• _Exercise directions_
The output consists only of the lines from the one with "RGB pin B: D12 -> D13" through the end of the records, each printed exactly, and contains no pictures.

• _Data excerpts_
++++++

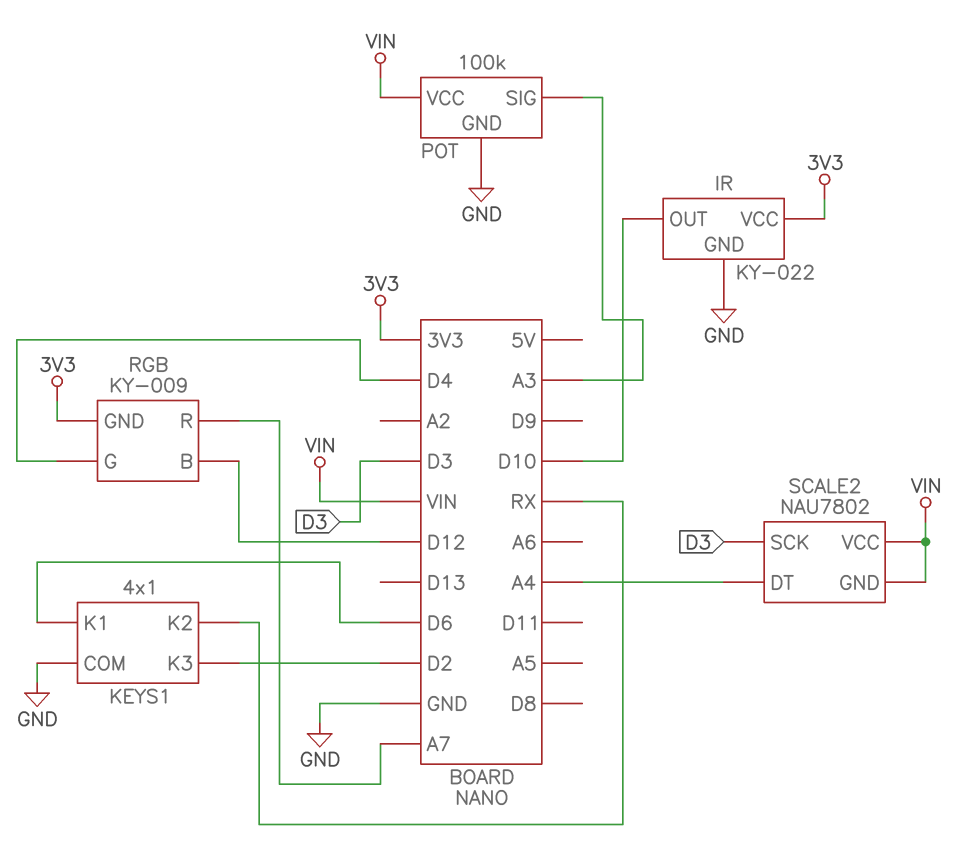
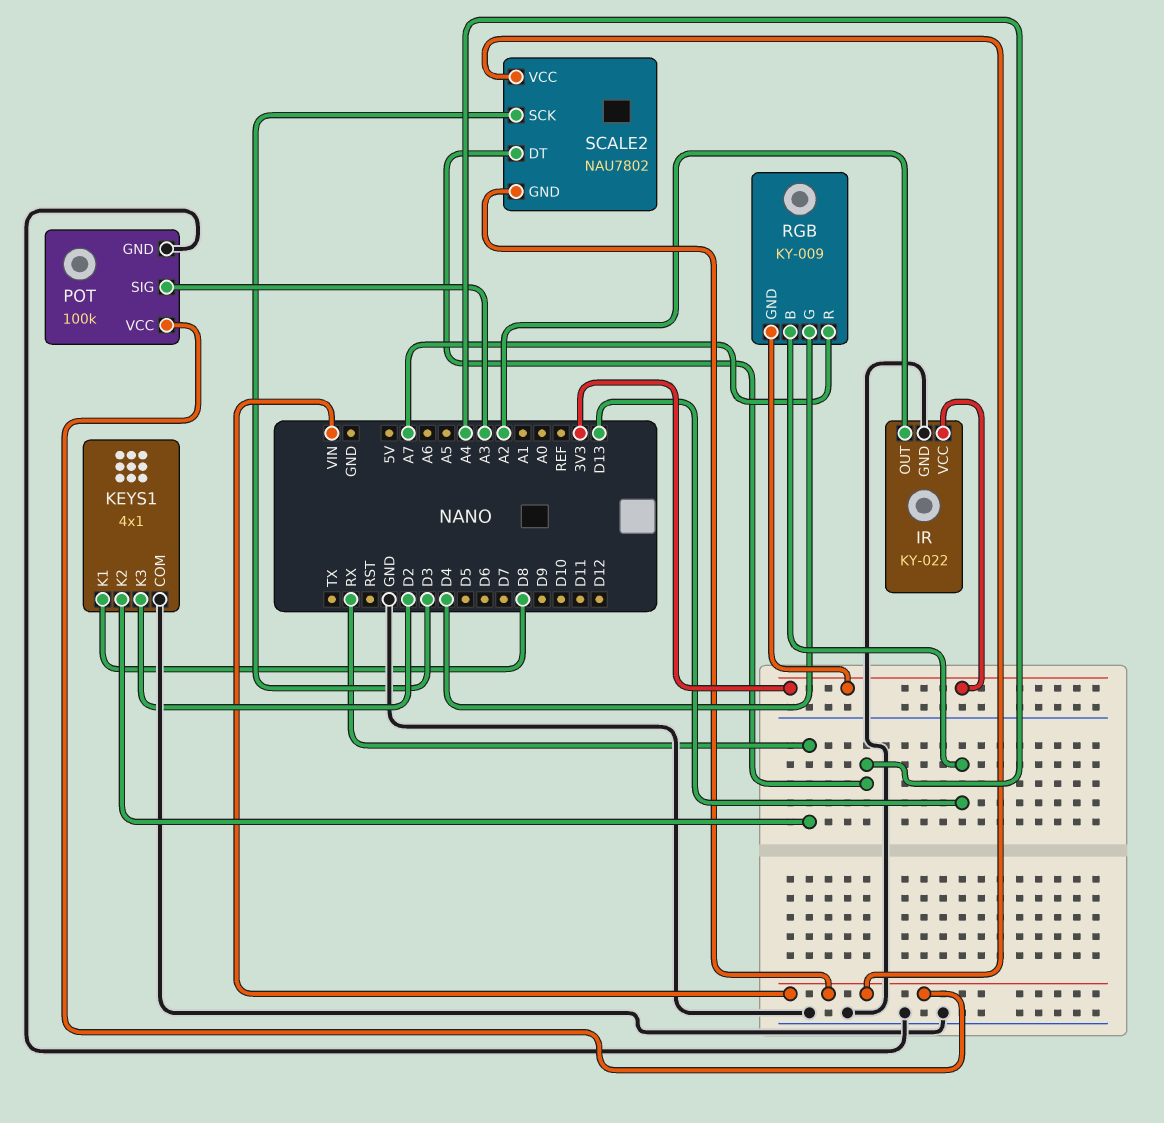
IR pin OUT: D10 -> A2
KEYS1 pin K1: D6 -> D8
RGB pin B: D12 -> D13

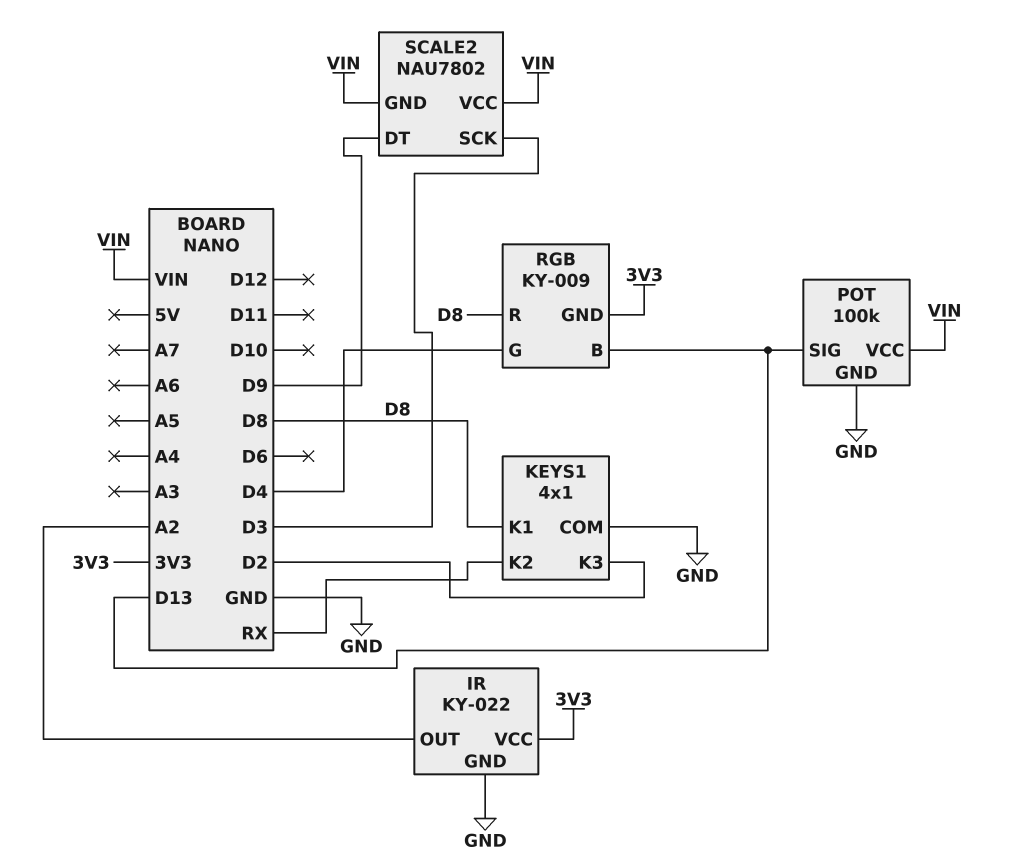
POT pin SIG: A3 -> D13
RGB pin R: A7 -> D8
SCALE2 pin DT: A4 -> D9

++++++

• _Output_
RGB pin B: D12 -> D13

POT pin SIG: A3 -> D13
RGB pin R: A7 -> D8
SCALE2 pin DT: A4 -> D9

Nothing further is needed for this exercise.